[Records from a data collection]
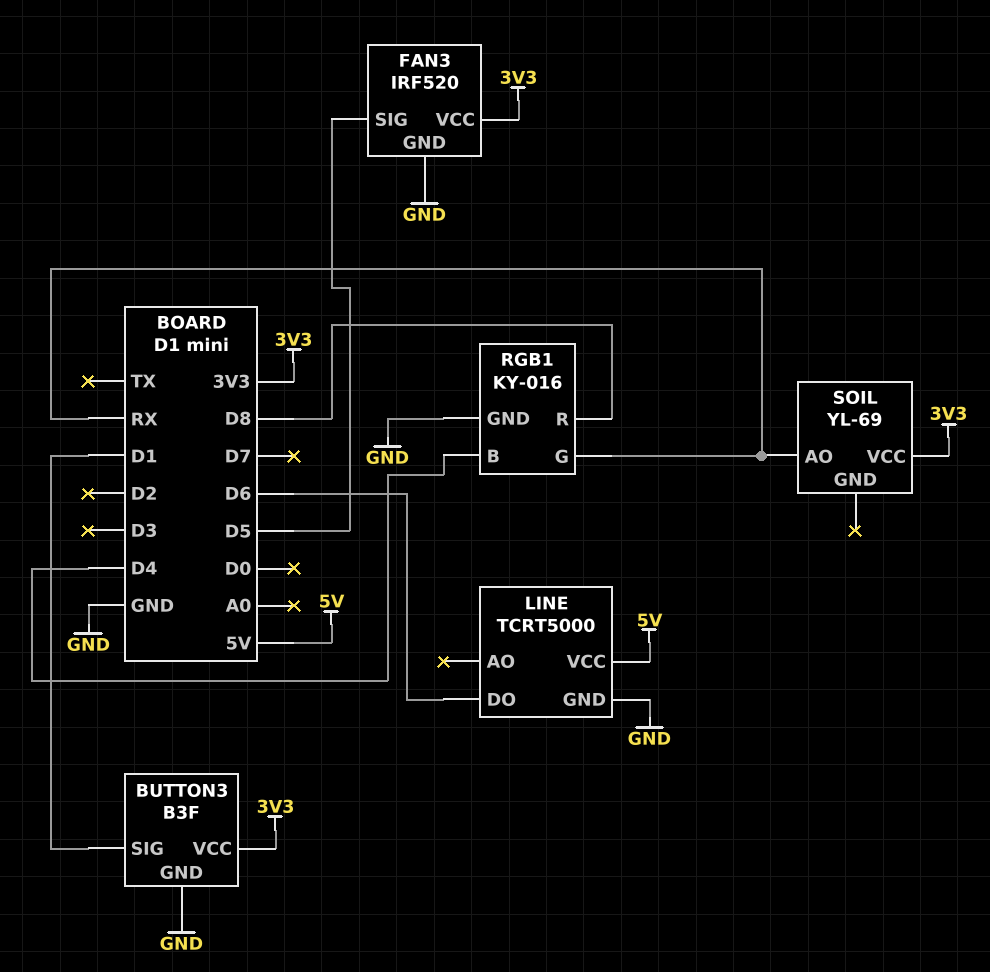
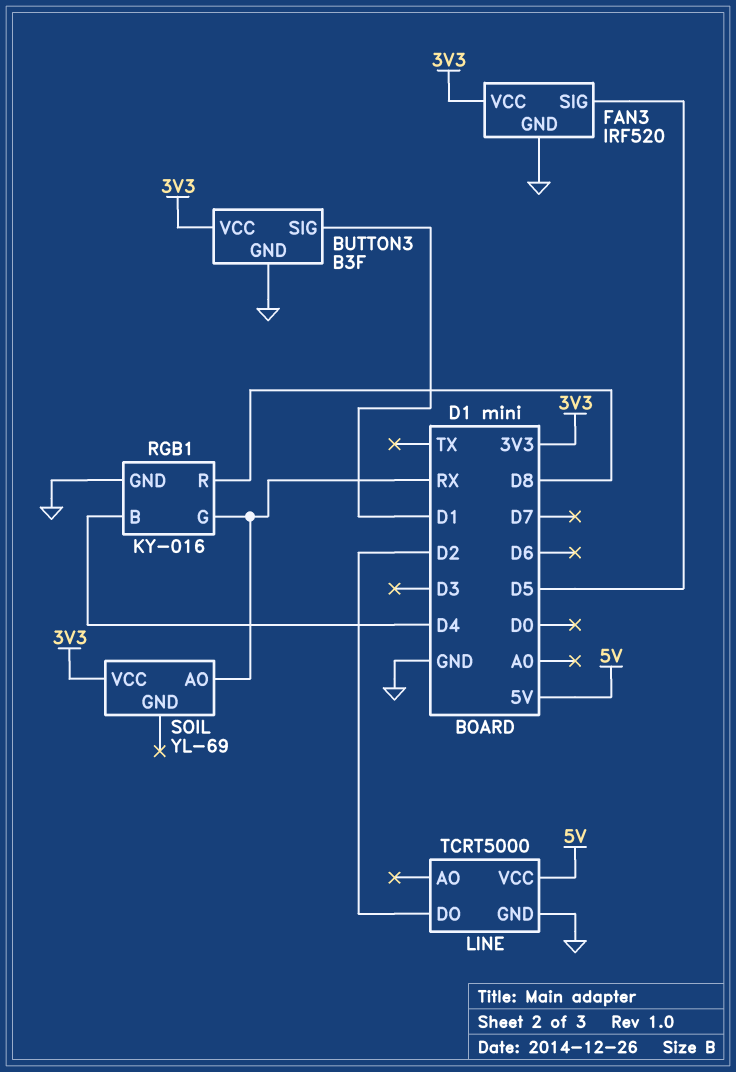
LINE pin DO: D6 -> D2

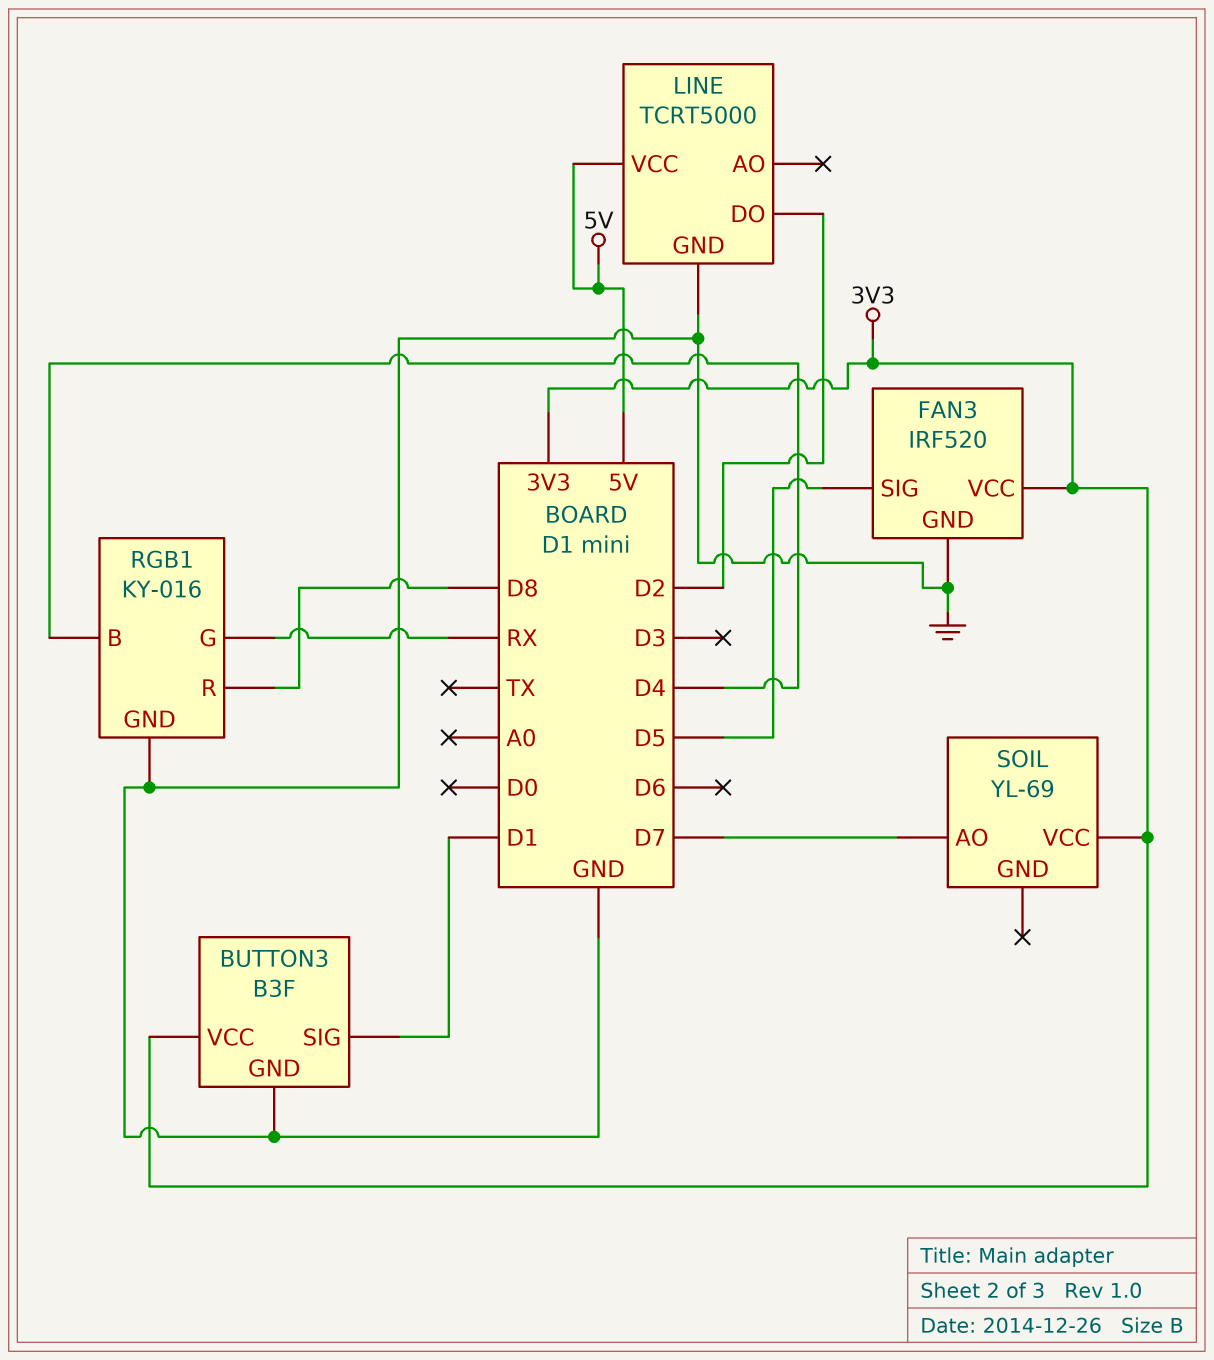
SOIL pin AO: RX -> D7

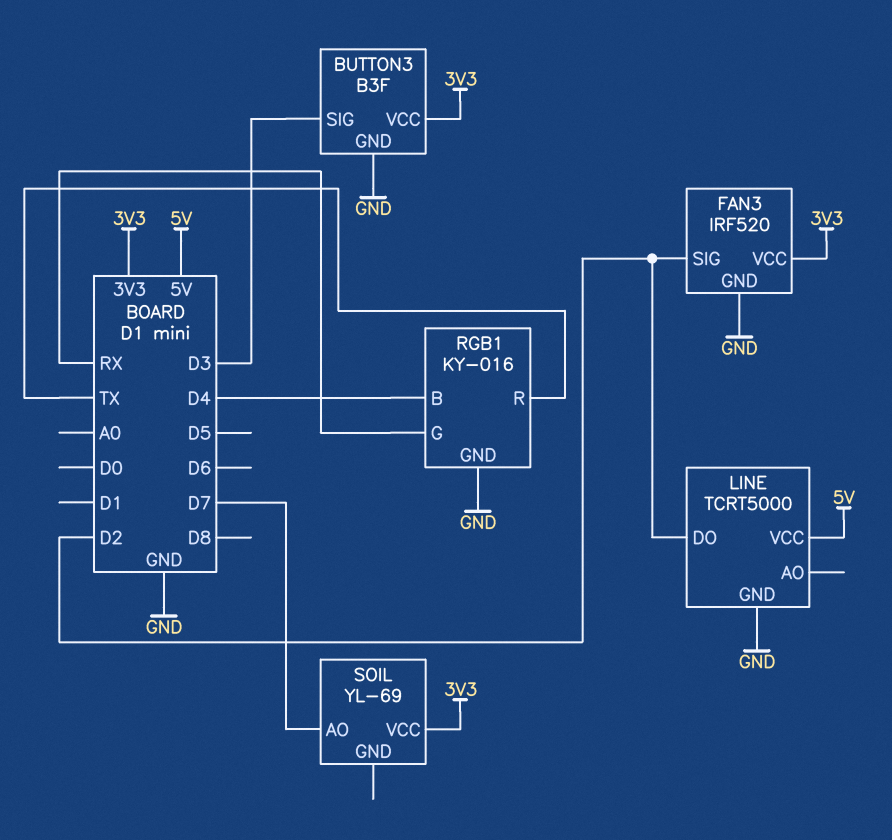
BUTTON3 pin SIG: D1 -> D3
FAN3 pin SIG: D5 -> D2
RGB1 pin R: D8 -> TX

■ **The task**: An exact copy of the data is required, with the pictures excluded.

■ **Response below**:
LINE pin DO: D6 -> D2

SOIL pin AO: RX -> D7

BUTTON3 pin SIG: D1 -> D3
FAN3 pin SIG: D5 -> D2
RGB1 pin R: D8 -> TX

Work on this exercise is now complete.